### TASK
Repeat nothing but the lines below running from the one containing "(599, 294) = (367, 323): black" to the one containing "(272, 472) = (764, 326): none -> black dice". Keep both end lines.

### RECORDS FOR THIS TASK
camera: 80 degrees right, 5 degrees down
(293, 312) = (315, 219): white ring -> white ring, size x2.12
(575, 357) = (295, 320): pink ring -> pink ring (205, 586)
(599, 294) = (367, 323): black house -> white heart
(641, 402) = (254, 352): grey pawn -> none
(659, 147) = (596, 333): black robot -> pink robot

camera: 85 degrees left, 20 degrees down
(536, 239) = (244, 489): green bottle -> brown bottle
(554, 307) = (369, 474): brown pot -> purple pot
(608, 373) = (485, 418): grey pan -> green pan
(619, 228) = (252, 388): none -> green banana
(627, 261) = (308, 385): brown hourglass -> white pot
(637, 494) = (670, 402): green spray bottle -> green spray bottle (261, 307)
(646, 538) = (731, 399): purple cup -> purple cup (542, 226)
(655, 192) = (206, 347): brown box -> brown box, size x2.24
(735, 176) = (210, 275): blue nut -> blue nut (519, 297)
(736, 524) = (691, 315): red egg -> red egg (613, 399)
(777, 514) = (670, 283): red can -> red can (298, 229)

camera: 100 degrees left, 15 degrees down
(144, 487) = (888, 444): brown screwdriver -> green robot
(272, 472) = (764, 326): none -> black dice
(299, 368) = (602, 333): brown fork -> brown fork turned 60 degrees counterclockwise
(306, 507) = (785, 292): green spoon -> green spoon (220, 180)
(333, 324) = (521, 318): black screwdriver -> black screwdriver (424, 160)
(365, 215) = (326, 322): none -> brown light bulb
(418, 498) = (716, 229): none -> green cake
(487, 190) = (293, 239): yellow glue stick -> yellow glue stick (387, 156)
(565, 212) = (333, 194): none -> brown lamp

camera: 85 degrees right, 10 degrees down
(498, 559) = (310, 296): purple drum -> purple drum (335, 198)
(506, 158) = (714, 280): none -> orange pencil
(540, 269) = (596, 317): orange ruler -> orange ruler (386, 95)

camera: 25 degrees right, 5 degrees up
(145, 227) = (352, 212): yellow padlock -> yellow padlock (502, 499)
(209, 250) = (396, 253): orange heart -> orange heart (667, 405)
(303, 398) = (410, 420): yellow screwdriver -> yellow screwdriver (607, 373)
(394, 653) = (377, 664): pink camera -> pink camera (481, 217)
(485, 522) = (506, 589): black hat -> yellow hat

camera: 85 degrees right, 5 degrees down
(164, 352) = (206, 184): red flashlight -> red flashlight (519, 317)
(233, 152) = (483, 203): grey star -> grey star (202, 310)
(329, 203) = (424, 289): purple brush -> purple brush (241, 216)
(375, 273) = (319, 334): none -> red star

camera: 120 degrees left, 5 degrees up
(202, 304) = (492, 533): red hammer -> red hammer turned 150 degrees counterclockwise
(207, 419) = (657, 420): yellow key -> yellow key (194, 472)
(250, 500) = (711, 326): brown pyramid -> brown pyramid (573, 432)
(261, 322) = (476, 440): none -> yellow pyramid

### PROBLEM SOLUTION
(599, 294) = (367, 323): black house -> white heart
(641, 402) = (254, 352): grey pawn -> none
(659, 147) = (596, 333): black robot -> pink robot

camera: 85 degrees left, 20 degrees down
(536, 239) = (244, 489): green bottle -> brown bottle
(554, 307) = (369, 474): brown pot -> purple pot
(608, 373) = (485, 418): grey pan -> green pan
(619, 228) = (252, 388): none -> green banana
(627, 261) = (308, 385): brown hourglass -> white pot
(637, 494) = (670, 402): green spray bottle -> green spray bottle (261, 307)
(646, 538) = (731, 399): purple cup -> purple cup (542, 226)
(655, 192) = (206, 347): brown box -> brown box, size x2.24
(735, 176) = (210, 275): blue nut -> blue nut (519, 297)
(736, 524) = (691, 315): red egg -> red egg (613, 399)
(777, 514) = (670, 283): red can -> red can (298, 229)

camera: 100 degrees left, 15 degrees down
(144, 487) = (888, 444): brown screwdriver -> green robot
(272, 472) = (764, 326): none -> black dice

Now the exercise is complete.